Your assignment ::
How many lines in the records below contain the word "triangle"? Answer with the number and nothing else.

(Stepwise shape edit descriptions)
---
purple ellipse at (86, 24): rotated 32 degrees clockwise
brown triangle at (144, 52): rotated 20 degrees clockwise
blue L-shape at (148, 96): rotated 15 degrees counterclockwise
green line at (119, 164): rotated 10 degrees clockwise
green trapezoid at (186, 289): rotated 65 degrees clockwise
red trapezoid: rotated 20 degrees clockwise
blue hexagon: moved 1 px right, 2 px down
---
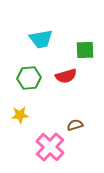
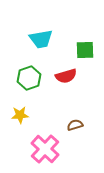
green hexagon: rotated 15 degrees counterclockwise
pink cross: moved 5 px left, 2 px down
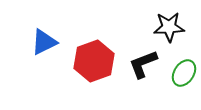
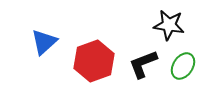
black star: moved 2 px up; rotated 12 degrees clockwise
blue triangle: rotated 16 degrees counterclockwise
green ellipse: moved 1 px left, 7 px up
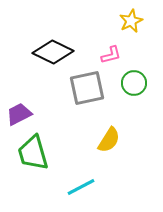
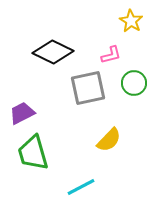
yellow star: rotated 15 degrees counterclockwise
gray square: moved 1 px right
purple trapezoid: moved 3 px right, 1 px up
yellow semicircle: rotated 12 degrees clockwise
---
Exercise response ::
2